Task details — Copy, word for word, the lines of the entries below between the one with "(545, 253) = (311, 290): yellow" and the one with "(630, 154) = (109, 421): none", inclusive, and leave out everything else.

Provided records —

· · ·

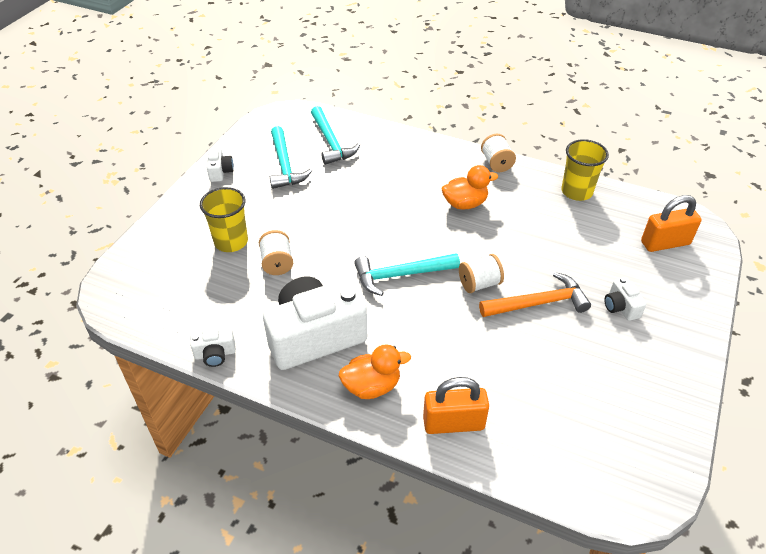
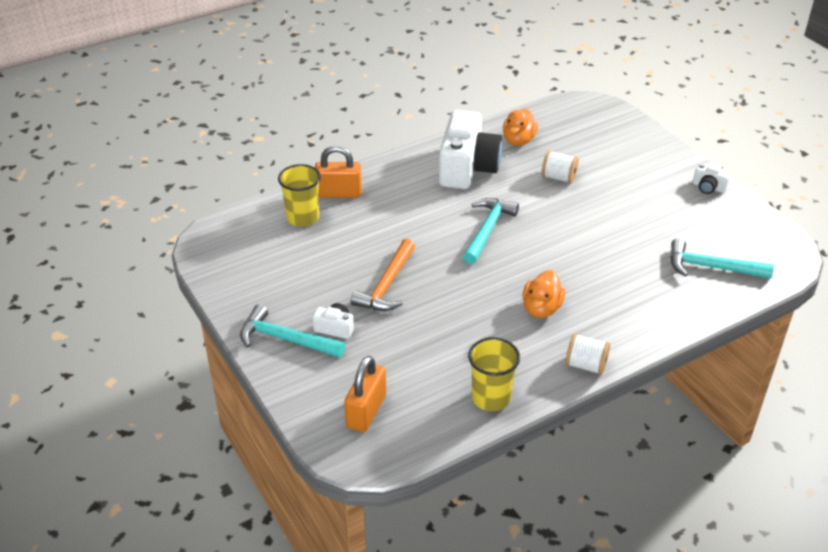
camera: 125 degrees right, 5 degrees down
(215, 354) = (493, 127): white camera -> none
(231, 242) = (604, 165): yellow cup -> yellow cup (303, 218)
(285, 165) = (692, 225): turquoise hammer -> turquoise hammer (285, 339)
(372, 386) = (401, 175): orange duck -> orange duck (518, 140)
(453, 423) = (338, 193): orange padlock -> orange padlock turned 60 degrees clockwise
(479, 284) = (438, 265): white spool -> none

· · ·

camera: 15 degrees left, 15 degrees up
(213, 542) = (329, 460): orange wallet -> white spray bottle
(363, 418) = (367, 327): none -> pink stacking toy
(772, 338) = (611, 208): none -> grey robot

· · ·

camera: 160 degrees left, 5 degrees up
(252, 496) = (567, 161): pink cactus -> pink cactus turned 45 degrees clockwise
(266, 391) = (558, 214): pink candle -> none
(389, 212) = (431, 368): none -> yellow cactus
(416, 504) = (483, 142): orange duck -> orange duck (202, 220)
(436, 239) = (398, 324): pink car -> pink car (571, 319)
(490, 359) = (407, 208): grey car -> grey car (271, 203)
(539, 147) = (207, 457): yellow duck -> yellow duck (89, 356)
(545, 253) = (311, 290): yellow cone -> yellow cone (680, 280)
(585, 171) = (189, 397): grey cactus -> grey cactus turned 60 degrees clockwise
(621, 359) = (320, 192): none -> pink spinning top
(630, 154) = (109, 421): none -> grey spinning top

· · ·

Problem solution —
(545, 253) = (311, 290): yellow cone -> yellow cone (680, 280)
(585, 171) = (189, 397): grey cactus -> grey cactus turned 60 degrees clockwise
(621, 359) = (320, 192): none -> pink spinning top
(630, 154) = (109, 421): none -> grey spinning top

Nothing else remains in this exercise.